>>
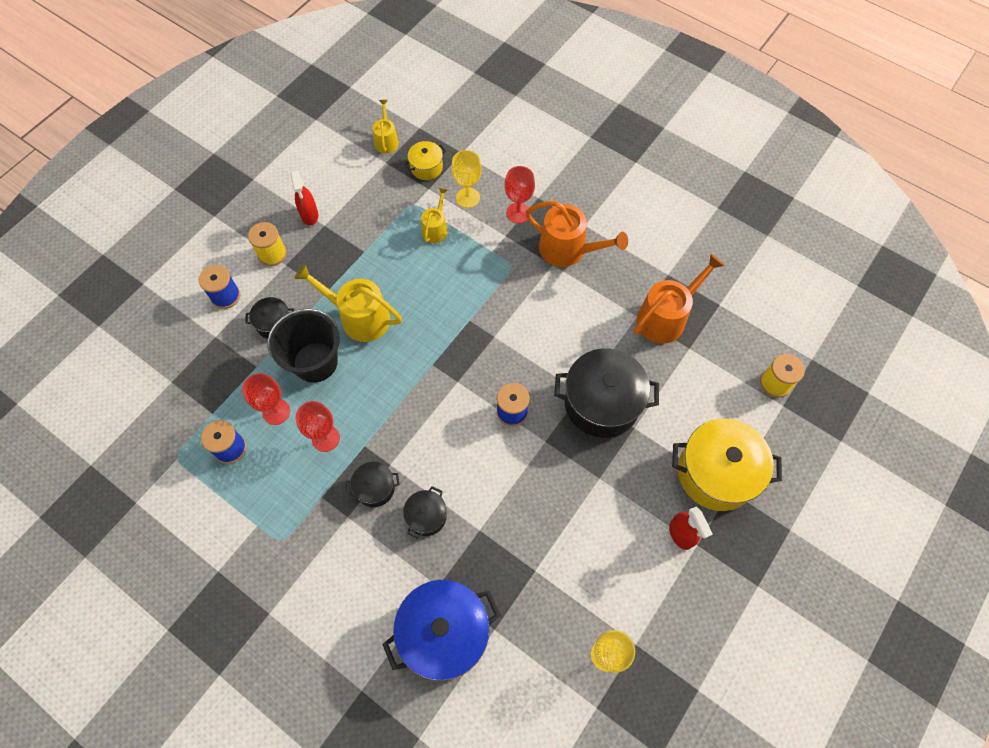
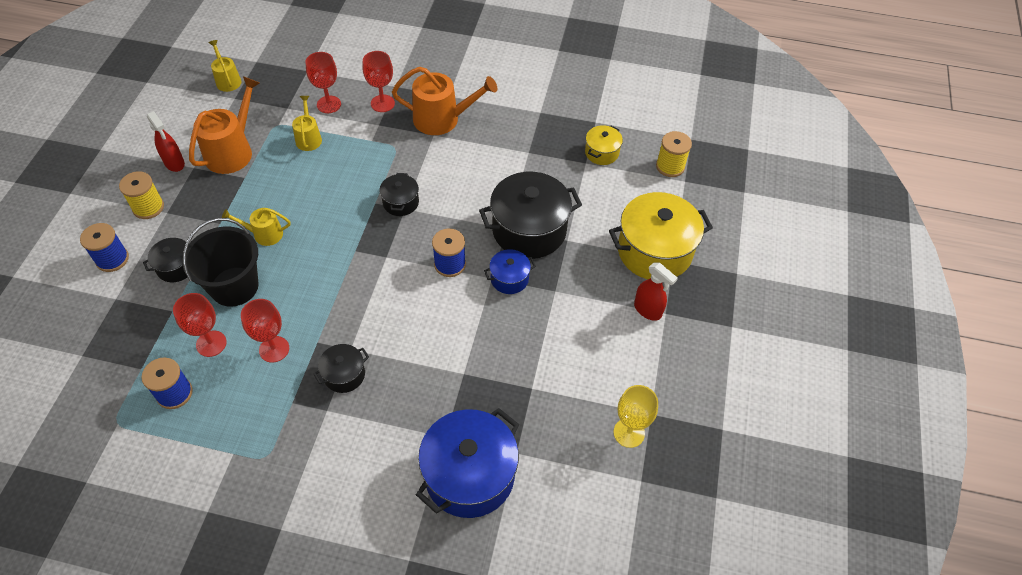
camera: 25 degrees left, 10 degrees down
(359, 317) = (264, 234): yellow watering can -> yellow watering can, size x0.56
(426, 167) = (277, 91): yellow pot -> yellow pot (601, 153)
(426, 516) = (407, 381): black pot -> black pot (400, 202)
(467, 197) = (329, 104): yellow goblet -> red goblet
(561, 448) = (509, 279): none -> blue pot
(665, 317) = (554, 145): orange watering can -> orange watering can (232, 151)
<<
>>
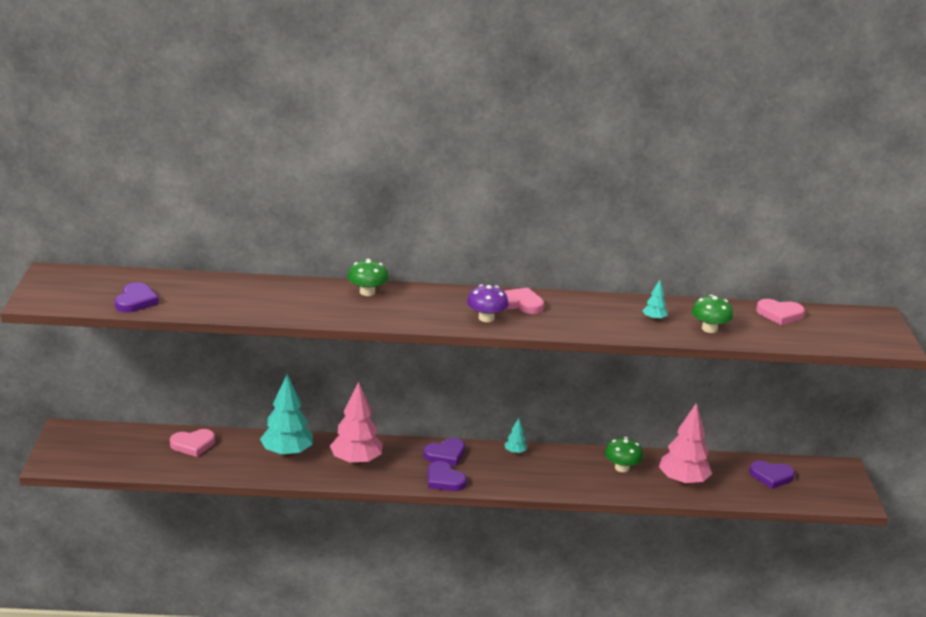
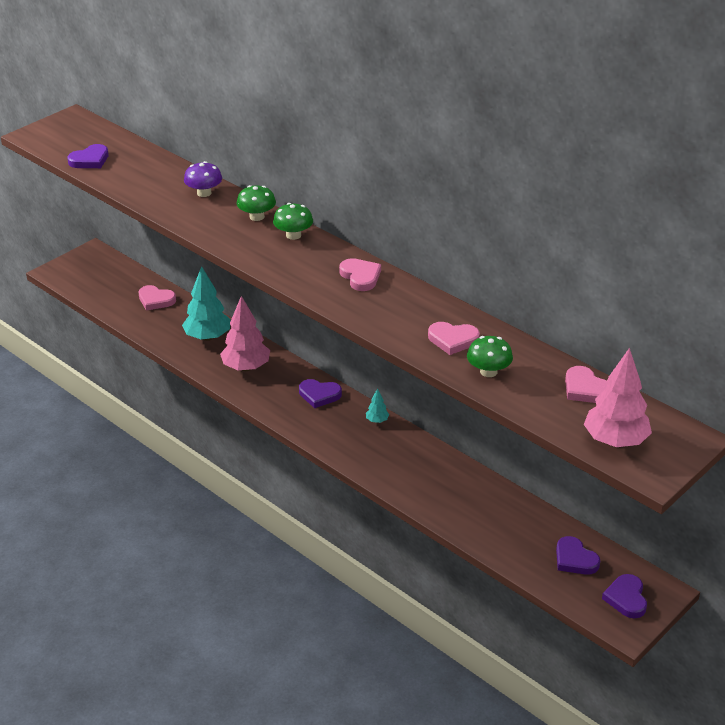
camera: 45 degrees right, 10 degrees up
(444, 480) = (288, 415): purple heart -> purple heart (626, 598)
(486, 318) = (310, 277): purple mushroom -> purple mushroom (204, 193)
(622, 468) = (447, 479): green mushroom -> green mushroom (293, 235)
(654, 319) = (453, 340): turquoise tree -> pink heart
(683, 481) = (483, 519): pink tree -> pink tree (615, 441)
<<
• EXERCISE BRIEF:
Look through the entries above and quote exactly the lines from the line with "(444, 480) = (288, 415): purple" to the line with "(683, 481) = (483, 519): pink", counting both of those lines.

• RESULT OF THE TASK:
(444, 480) = (288, 415): purple heart -> purple heart (626, 598)
(486, 318) = (310, 277): purple mushroom -> purple mushroom (204, 193)
(622, 468) = (447, 479): green mushroom -> green mushroom (293, 235)
(654, 319) = (453, 340): turquoise tree -> pink heart
(683, 481) = (483, 519): pink tree -> pink tree (615, 441)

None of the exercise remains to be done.